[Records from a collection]
....

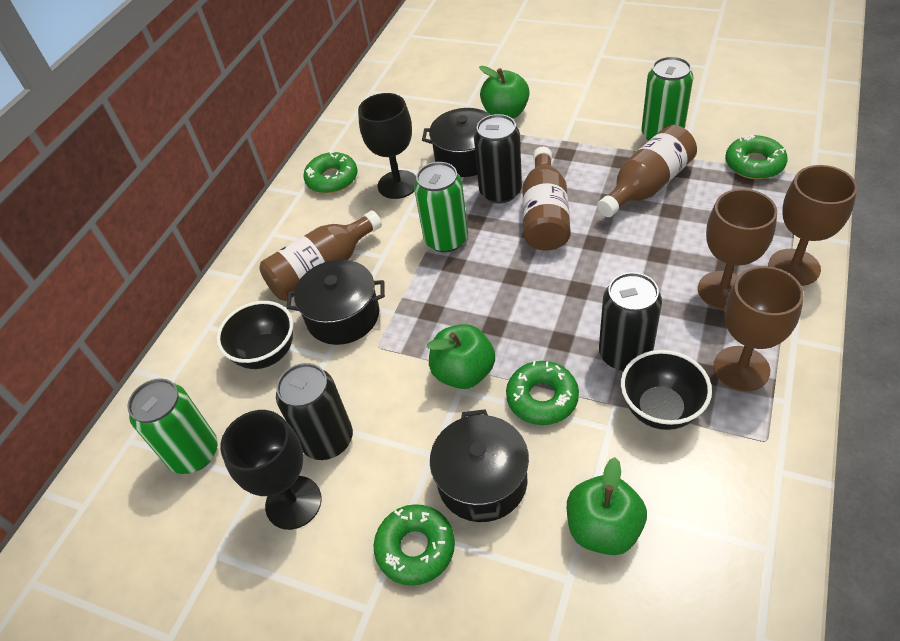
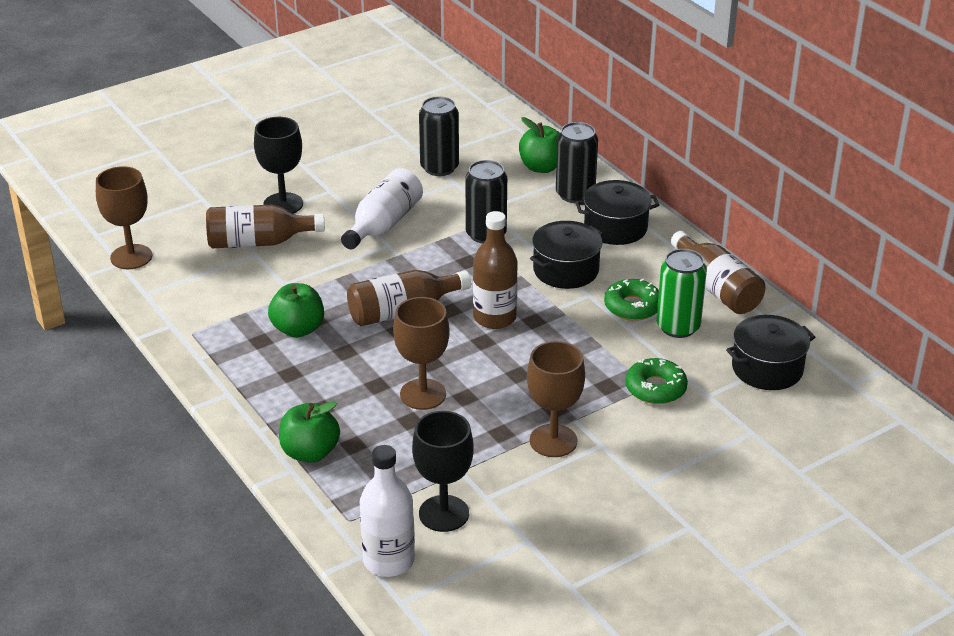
black bowl: 2 -> 0
brown bottle: 3 -> 4
green can: 3 -> 1
green donut: 4 -> 2
white bottle: 0 -> 2

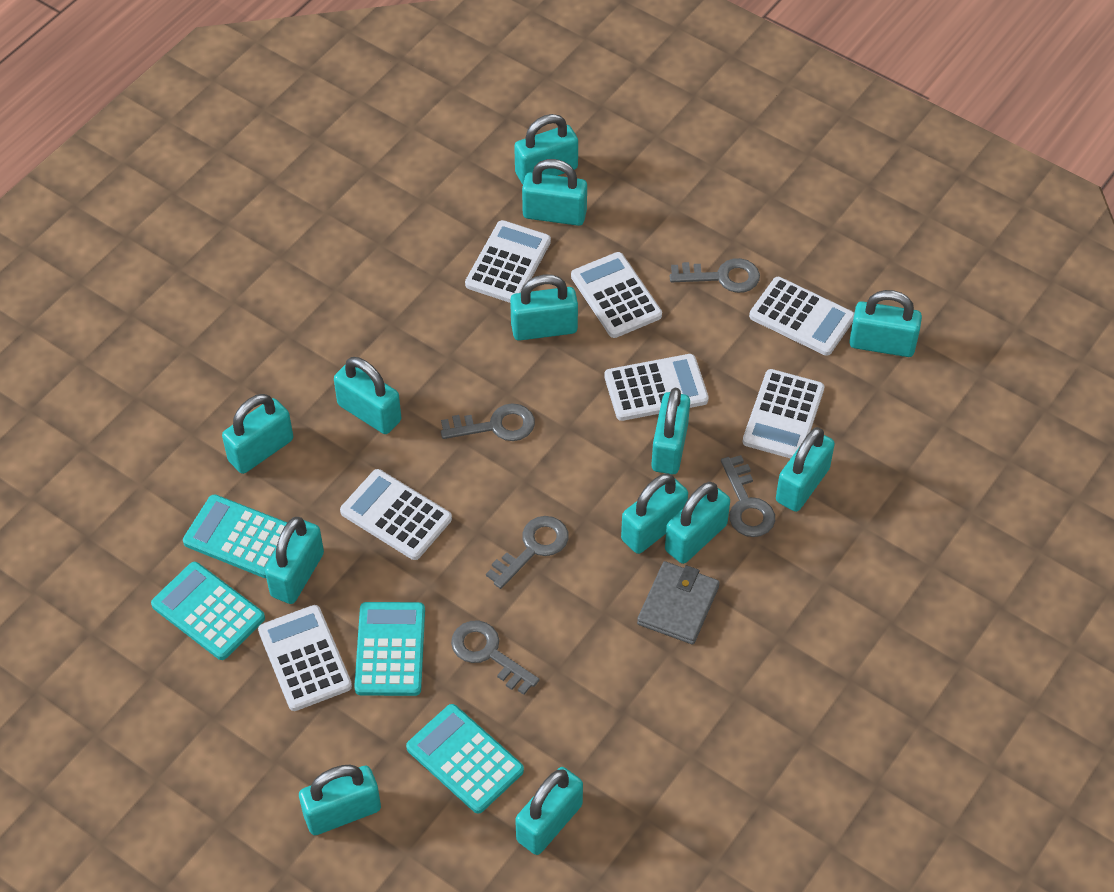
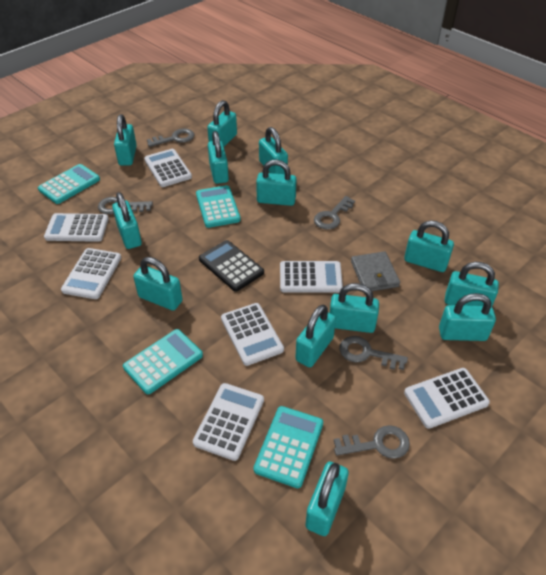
black calculator: 0 -> 1

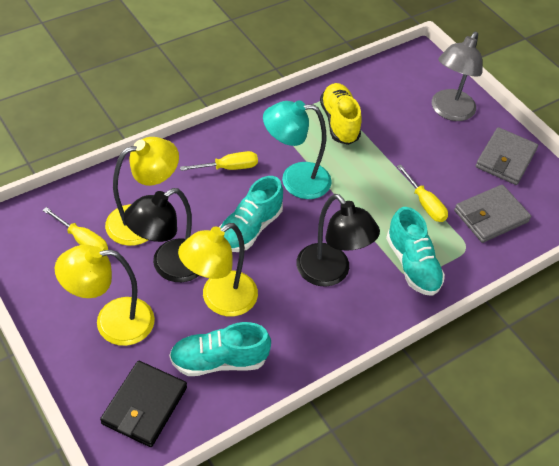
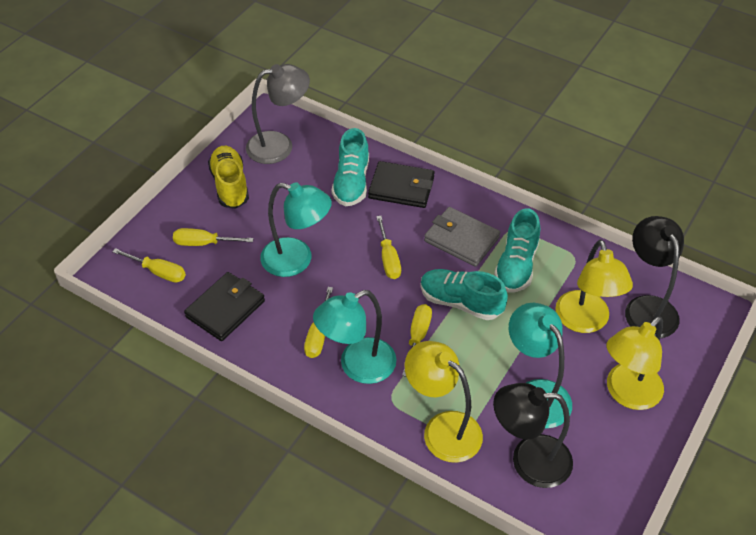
black wallet: 1 -> 2
grey wallet: 2 -> 1
turquoise lamp: 1 -> 3
yellow screwdriver: 3 -> 5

....

WHAT YOU NEED TO DO: Once you have read the records above, say how many of their lines contain the word "black", giving only that figure.

REPLY TO THE TASK: 3